What is needed
Write out all of the records exactly once more and skip the images.

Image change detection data
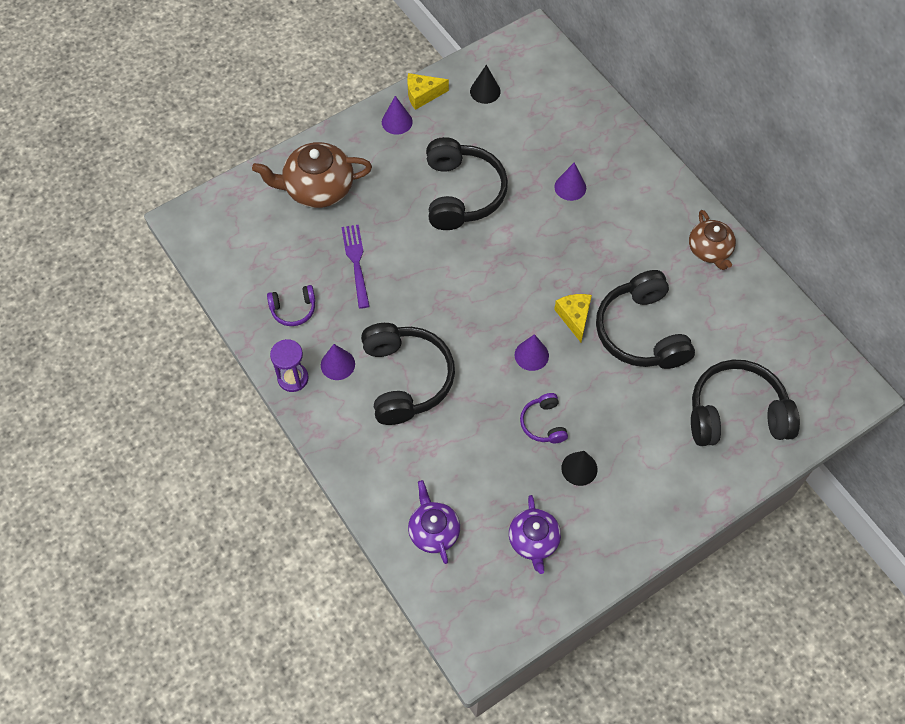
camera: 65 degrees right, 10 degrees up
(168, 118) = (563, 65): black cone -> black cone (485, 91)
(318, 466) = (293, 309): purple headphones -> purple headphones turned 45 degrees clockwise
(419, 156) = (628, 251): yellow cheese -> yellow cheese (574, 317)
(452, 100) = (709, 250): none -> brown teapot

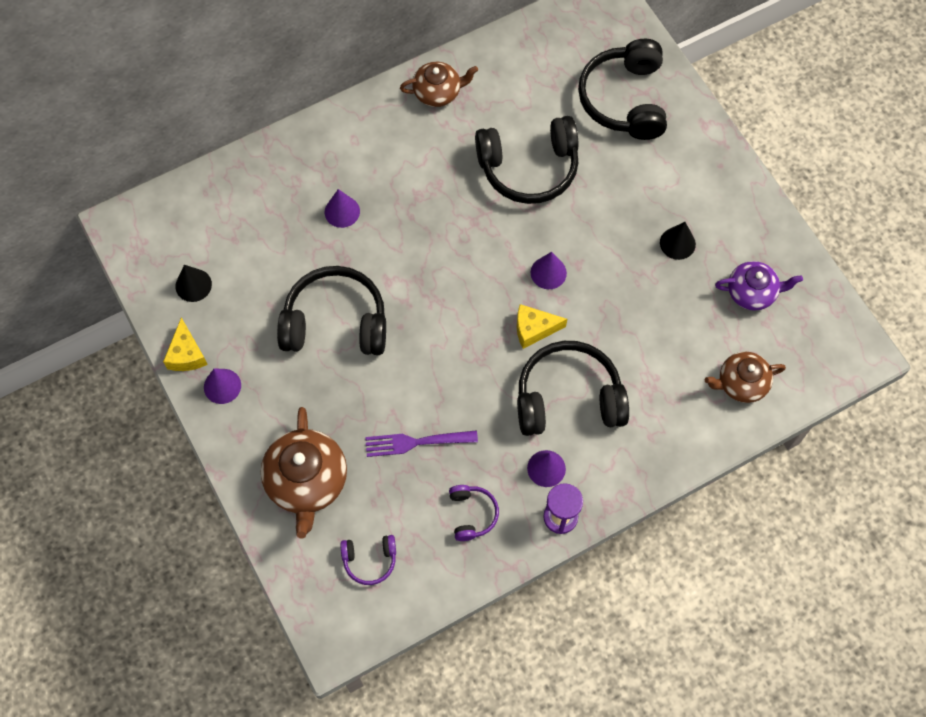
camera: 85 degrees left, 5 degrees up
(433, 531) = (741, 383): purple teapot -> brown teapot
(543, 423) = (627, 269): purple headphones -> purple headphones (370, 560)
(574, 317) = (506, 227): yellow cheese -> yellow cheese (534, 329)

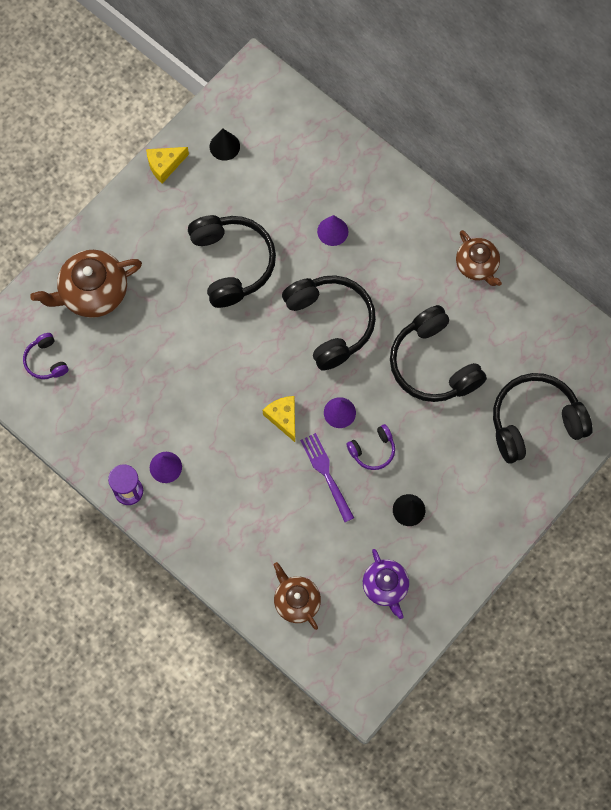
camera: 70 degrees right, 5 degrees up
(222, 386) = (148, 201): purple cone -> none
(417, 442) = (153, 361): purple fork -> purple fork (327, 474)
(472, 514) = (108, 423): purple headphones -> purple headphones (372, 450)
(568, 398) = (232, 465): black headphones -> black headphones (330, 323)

Solution for this exercise
camera: 65 degrees right, 10 degrees up
(168, 118) = (563, 65): black cone -> black cone (485, 91)
(318, 466) = (293, 309): purple headphones -> purple headphones turned 45 degrees clockwise
(419, 156) = (628, 251): yellow cheese -> yellow cheese (574, 317)
(452, 100) = (709, 250): none -> brown teapot

camera: 85 degrees left, 5 degrees up
(433, 531) = (741, 383): purple teapot -> brown teapot
(543, 423) = (627, 269): purple headphones -> purple headphones (370, 560)
(574, 317) = (506, 227): yellow cheese -> yellow cheese (534, 329)

camera: 70 degrees right, 5 degrees up
(222, 386) = (148, 201): purple cone -> none
(417, 442) = (153, 361): purple fork -> purple fork (327, 474)
(472, 514) = (108, 423): purple headphones -> purple headphones (372, 450)
(568, 398) = (232, 465): black headphones -> black headphones (330, 323)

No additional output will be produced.